Please check every line of the listing for "mouse" and copy each line where it is found.

▶ **DATA LISTING**:
□ □ □ □

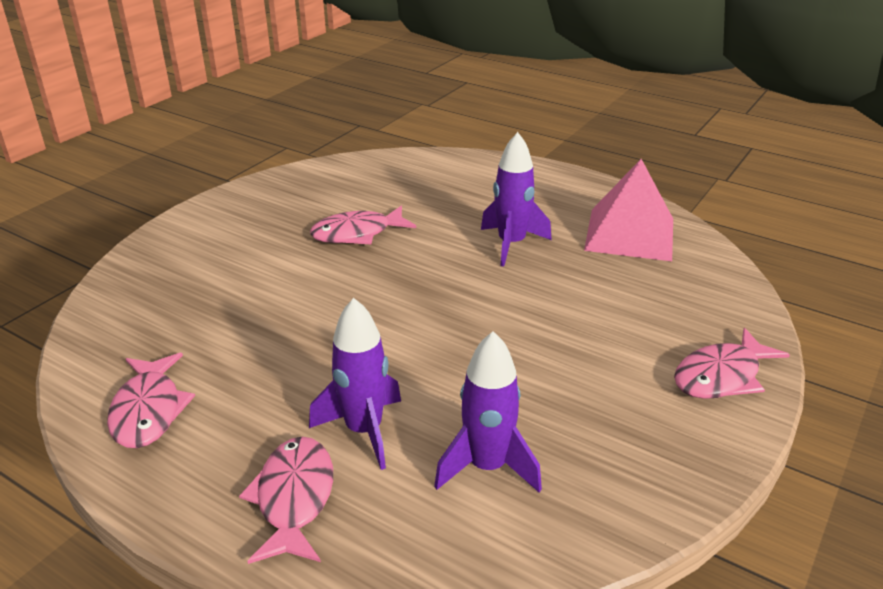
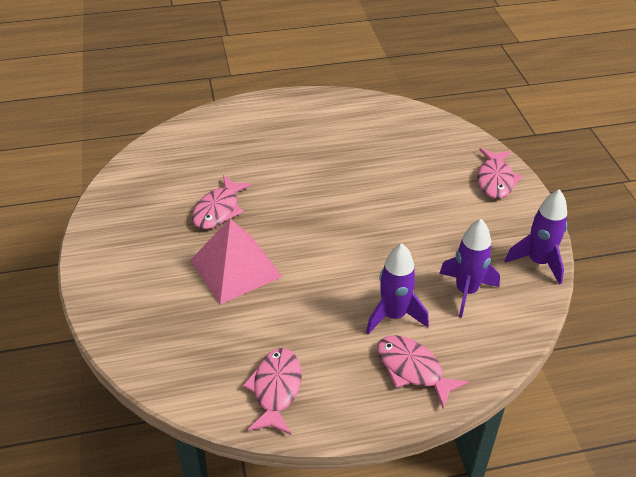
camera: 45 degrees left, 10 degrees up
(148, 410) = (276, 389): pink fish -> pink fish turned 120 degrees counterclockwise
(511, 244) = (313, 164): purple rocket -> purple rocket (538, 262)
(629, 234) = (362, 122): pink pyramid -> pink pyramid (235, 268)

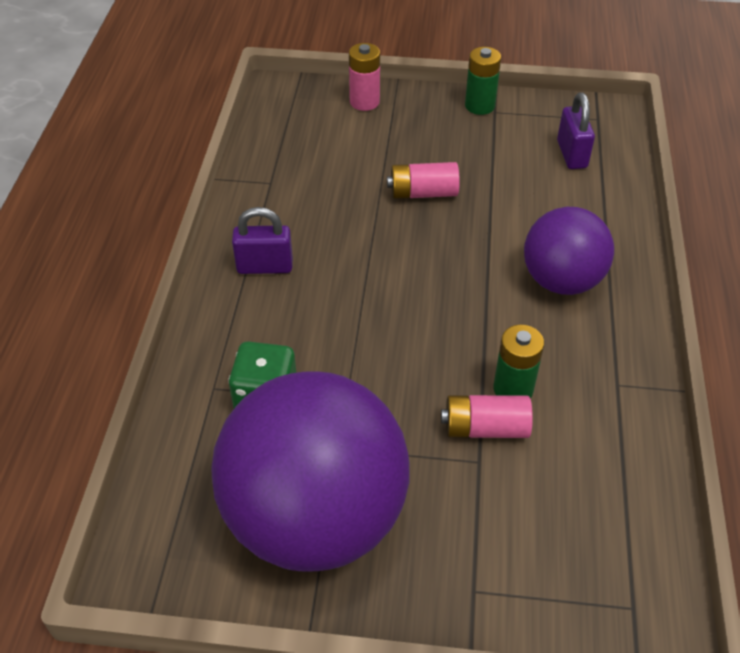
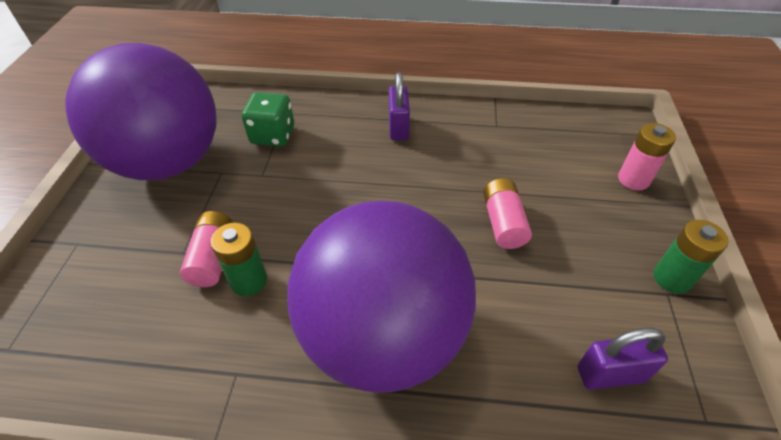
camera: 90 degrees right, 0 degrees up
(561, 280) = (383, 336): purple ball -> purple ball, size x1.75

□ □ □ □

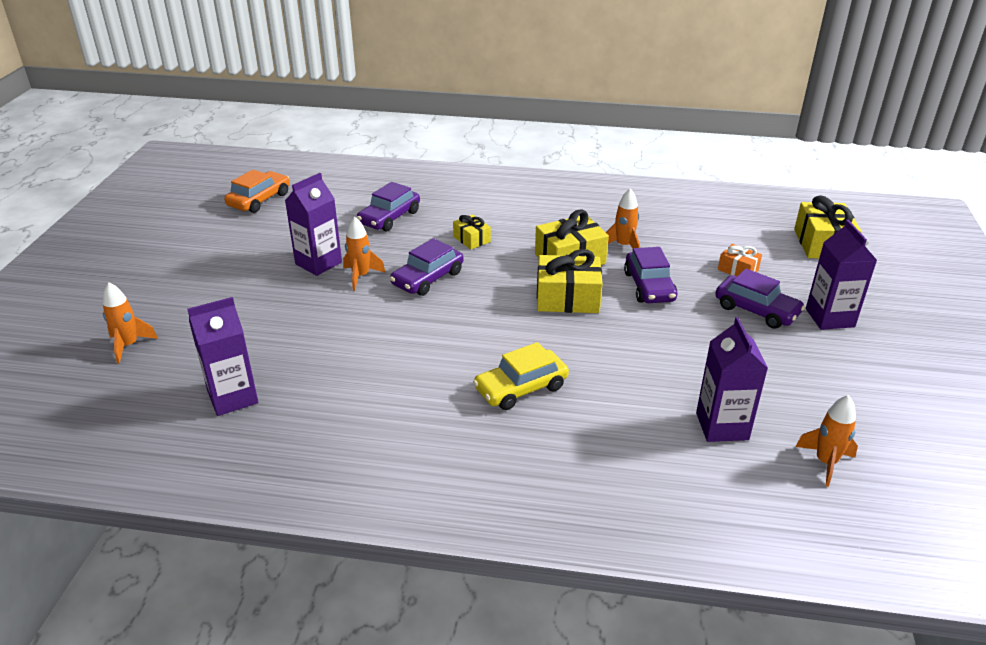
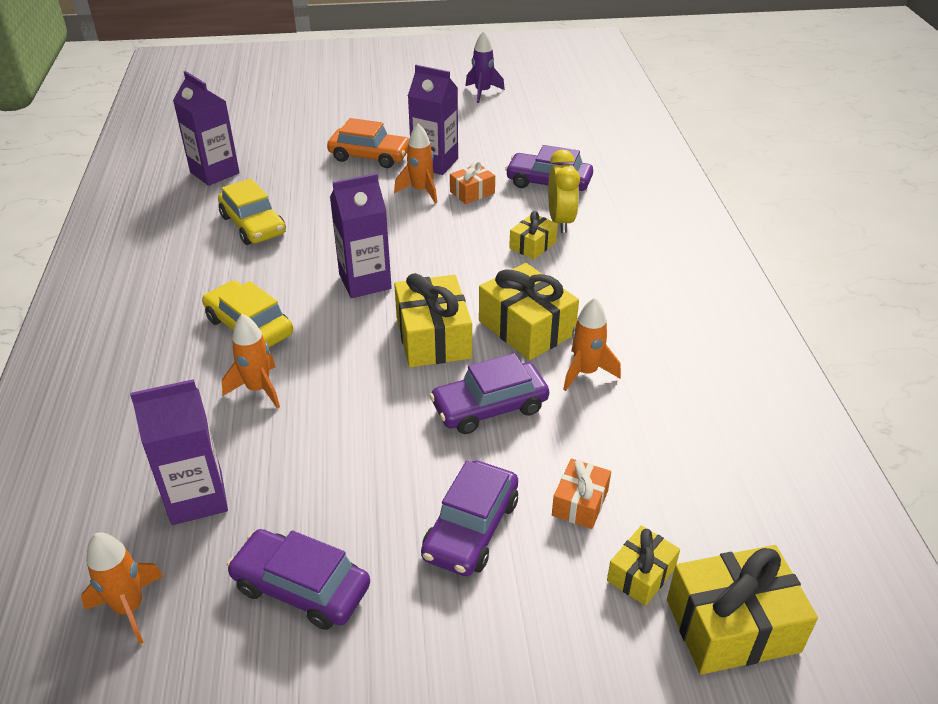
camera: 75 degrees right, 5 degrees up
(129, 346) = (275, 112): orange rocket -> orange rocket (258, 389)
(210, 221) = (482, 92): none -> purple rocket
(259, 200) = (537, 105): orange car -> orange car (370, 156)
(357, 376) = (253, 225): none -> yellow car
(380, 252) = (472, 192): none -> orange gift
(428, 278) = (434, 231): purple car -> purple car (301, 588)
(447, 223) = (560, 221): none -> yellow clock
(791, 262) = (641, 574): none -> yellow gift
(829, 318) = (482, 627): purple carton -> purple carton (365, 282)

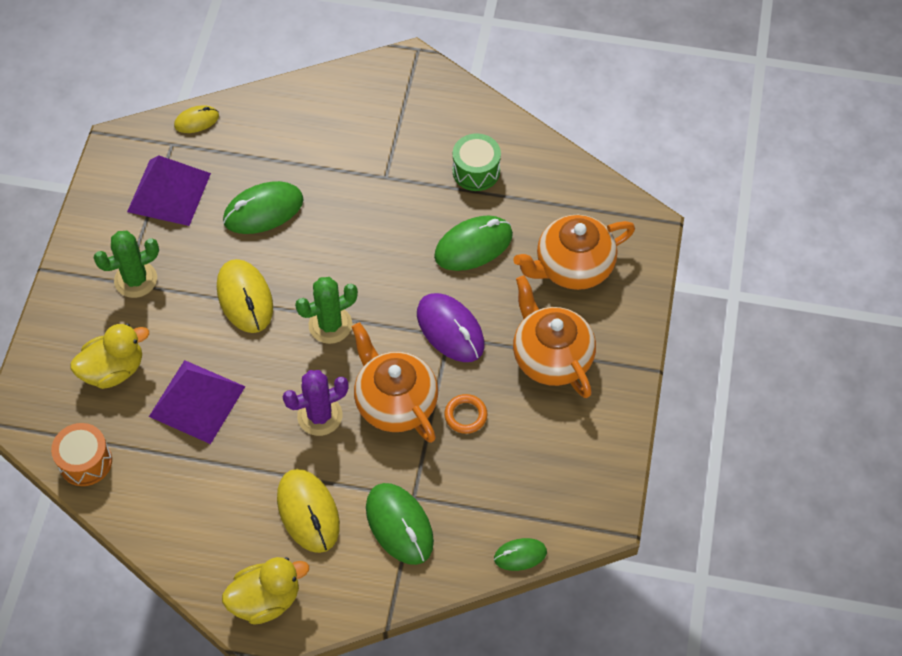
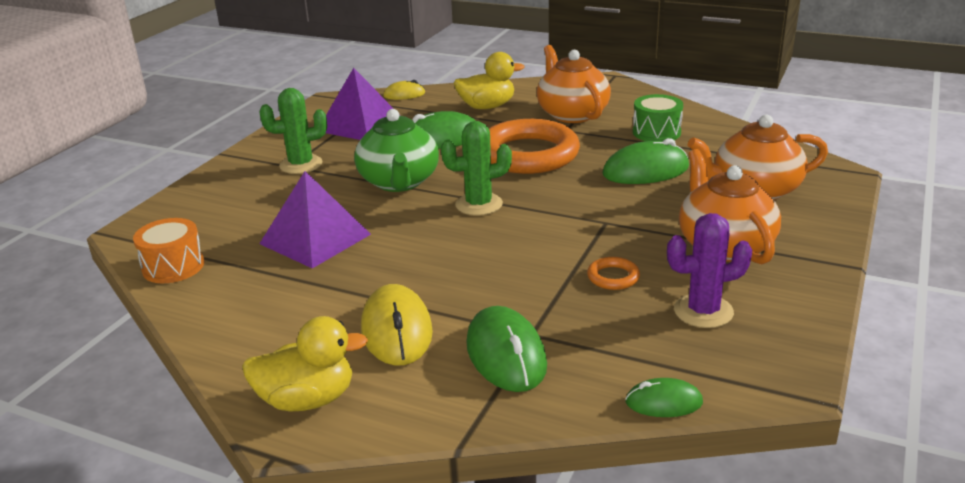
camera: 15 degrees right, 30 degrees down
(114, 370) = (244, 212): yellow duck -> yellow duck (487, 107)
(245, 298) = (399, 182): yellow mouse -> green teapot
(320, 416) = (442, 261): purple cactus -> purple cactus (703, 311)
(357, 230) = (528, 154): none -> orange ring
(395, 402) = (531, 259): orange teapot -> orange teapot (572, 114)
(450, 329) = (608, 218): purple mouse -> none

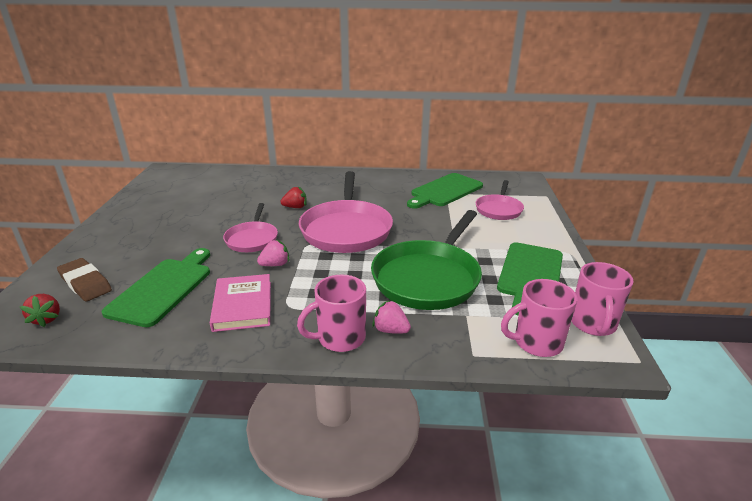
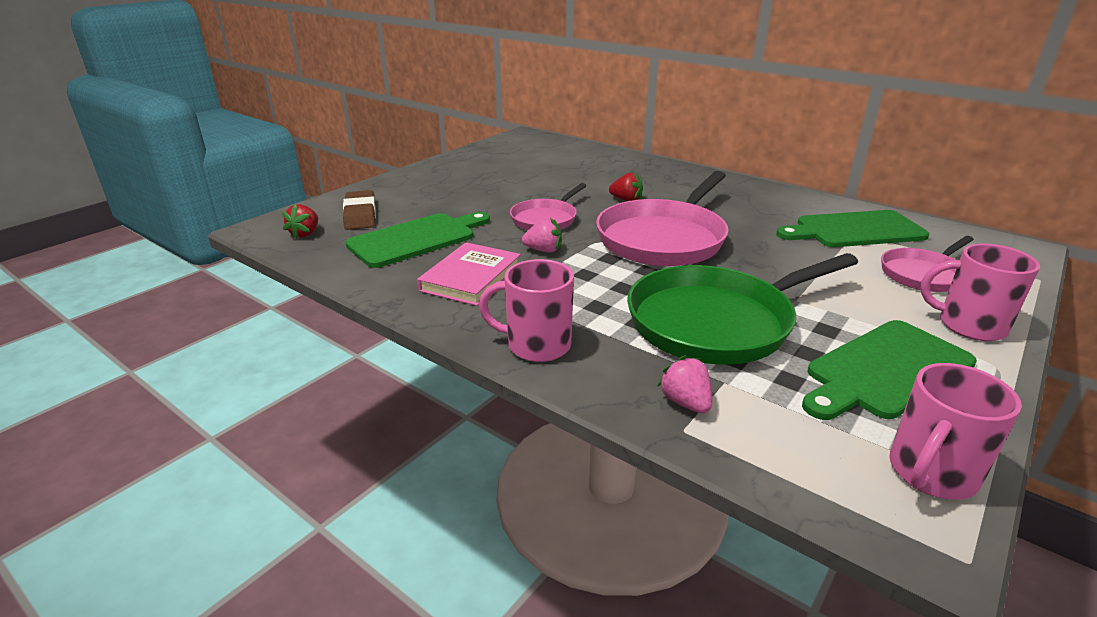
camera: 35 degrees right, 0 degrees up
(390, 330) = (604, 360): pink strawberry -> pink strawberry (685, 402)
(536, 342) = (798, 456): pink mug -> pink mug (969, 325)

□ □ □ □

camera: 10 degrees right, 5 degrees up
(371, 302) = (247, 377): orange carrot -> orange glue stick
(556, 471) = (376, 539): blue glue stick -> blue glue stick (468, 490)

□ □ □ □

▶ **TASK RESULT**:
(245, 298) = (399, 182): yellow mouse -> green teapot
(450, 329) = (608, 218): purple mouse -> none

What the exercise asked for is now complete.